**Your instructions**:
Check each line of the entries below for the word "fioletowy", then report how many have it, with no other words.

**Information supplied**:
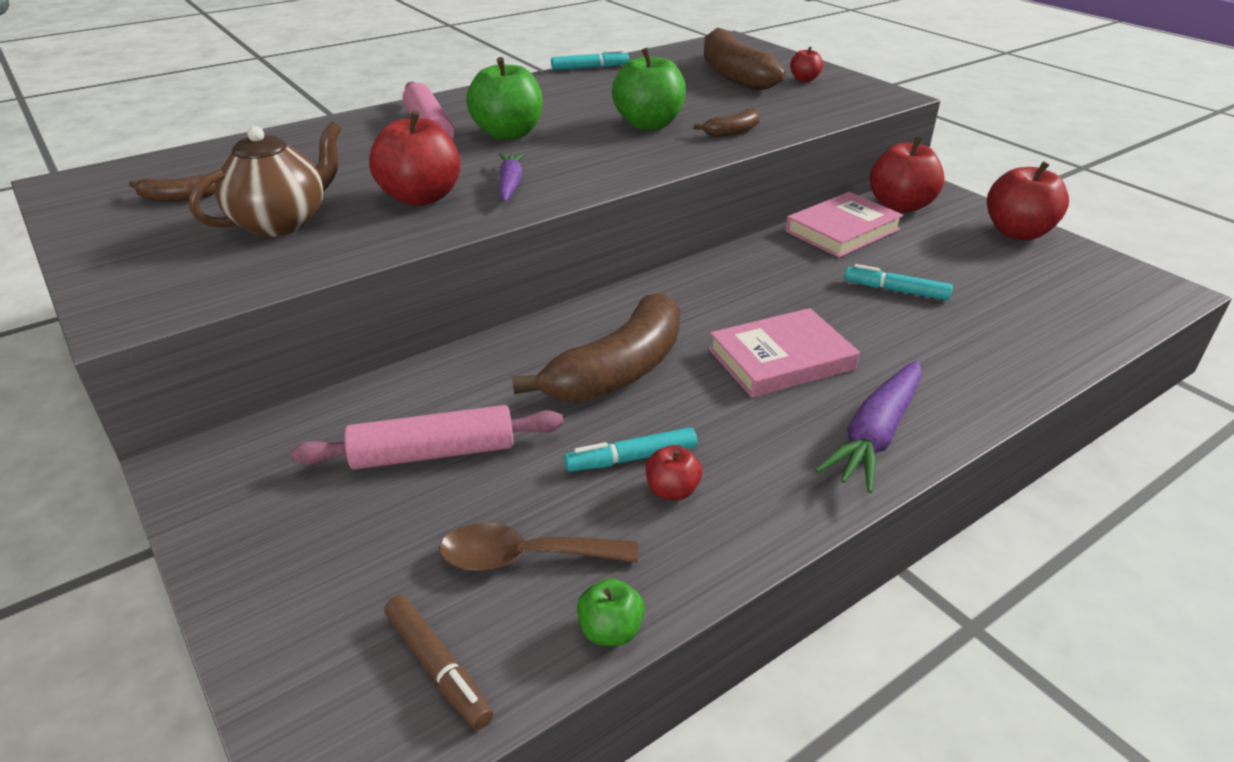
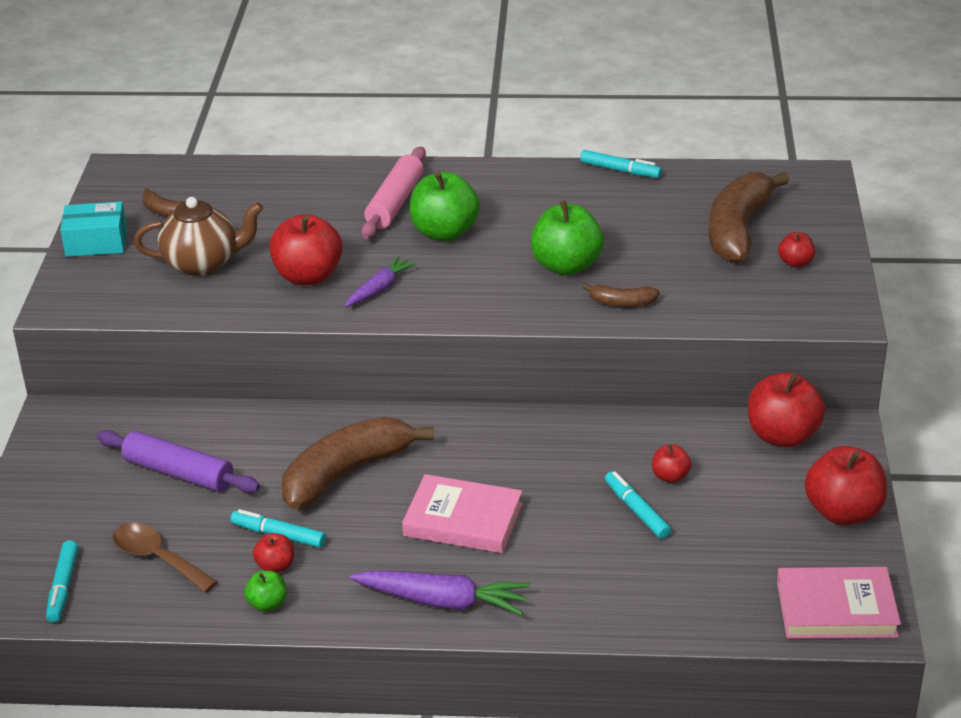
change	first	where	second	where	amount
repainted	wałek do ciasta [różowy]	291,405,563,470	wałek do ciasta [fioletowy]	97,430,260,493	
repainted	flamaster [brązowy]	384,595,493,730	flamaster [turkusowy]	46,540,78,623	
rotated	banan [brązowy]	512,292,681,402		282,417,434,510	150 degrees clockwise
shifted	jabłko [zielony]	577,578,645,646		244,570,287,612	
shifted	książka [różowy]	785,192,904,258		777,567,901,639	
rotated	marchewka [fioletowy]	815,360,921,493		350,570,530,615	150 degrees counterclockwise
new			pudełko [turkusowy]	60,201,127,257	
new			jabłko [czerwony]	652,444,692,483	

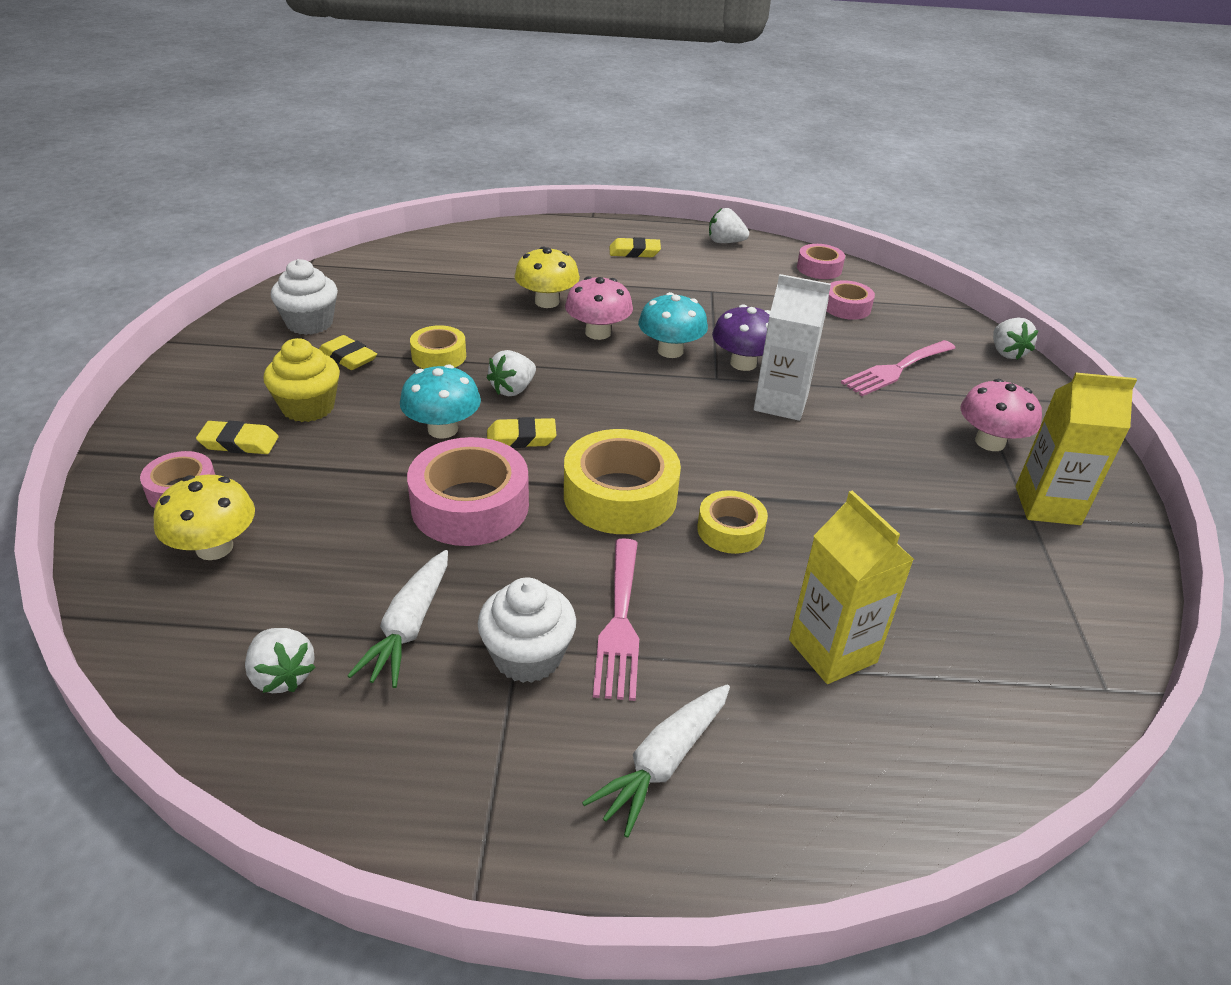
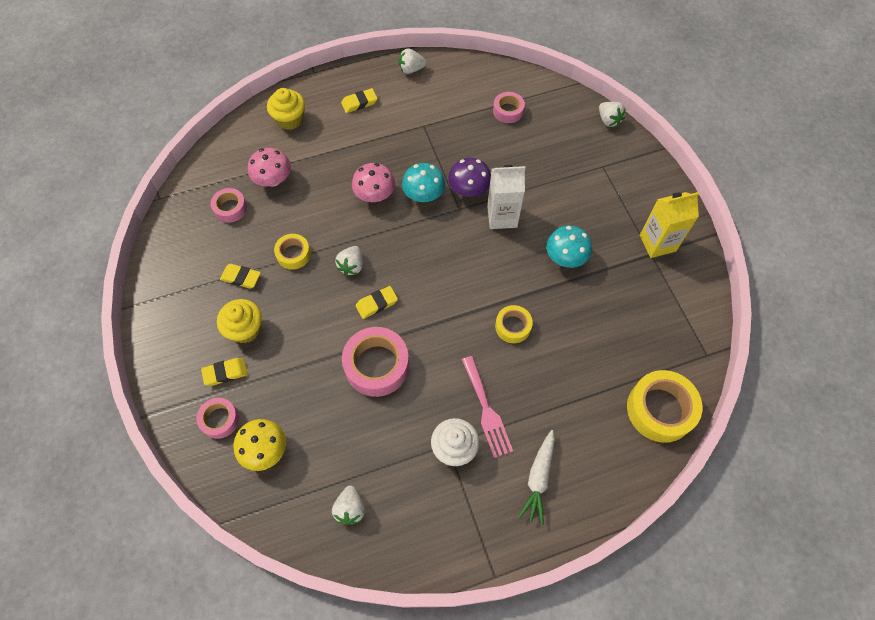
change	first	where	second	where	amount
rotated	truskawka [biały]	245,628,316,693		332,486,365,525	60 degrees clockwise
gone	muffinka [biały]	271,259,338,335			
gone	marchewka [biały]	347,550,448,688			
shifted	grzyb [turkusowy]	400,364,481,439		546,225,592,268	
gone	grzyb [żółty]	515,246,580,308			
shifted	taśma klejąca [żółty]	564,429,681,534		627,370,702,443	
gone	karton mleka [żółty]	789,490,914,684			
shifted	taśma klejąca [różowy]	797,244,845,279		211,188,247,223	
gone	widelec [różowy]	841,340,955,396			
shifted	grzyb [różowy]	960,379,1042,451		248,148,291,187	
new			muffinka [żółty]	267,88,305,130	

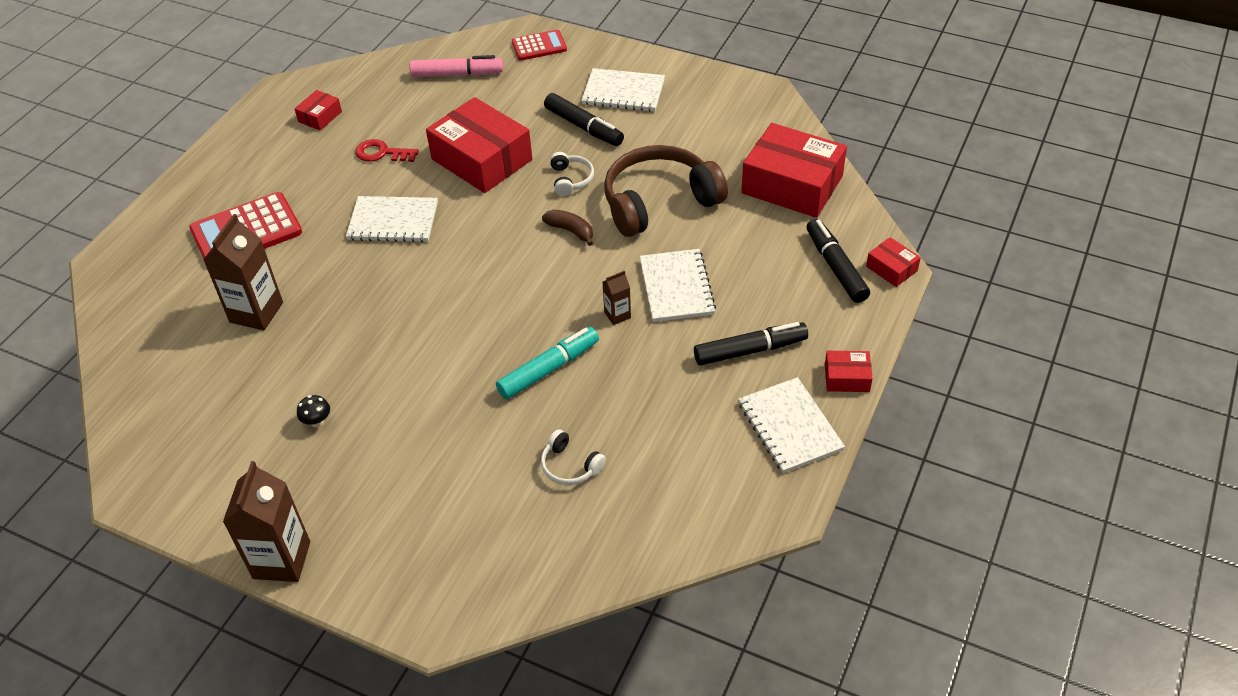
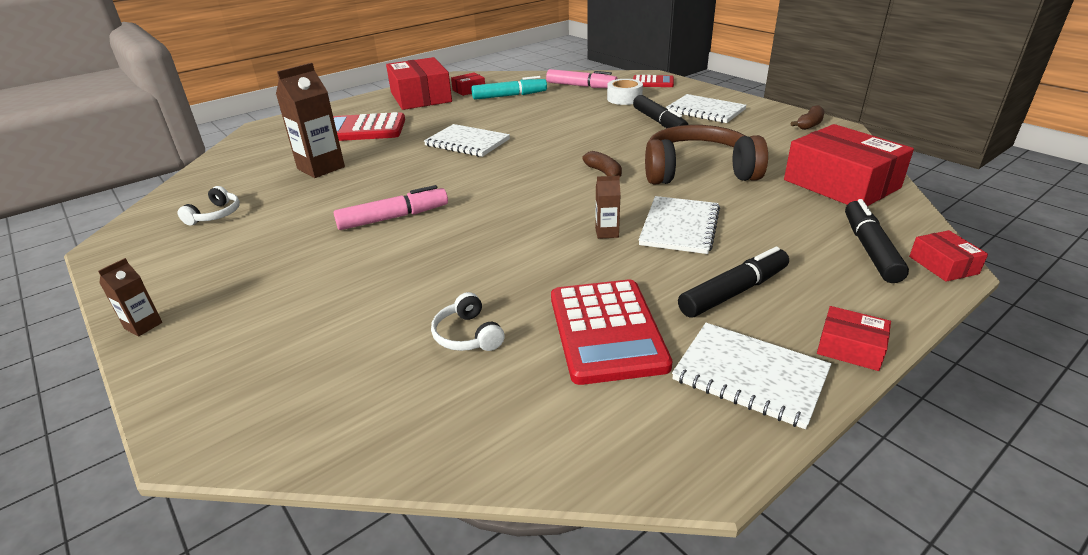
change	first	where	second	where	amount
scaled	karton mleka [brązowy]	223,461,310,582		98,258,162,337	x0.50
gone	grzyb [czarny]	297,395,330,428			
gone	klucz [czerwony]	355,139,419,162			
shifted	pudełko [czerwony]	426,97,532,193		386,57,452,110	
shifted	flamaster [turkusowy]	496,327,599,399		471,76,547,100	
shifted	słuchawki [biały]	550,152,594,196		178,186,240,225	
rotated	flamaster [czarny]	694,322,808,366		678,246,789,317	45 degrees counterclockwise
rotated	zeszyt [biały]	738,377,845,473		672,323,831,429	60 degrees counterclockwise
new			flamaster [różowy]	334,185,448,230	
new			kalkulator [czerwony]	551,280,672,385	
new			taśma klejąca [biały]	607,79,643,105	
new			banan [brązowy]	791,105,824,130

**Expected output**:
2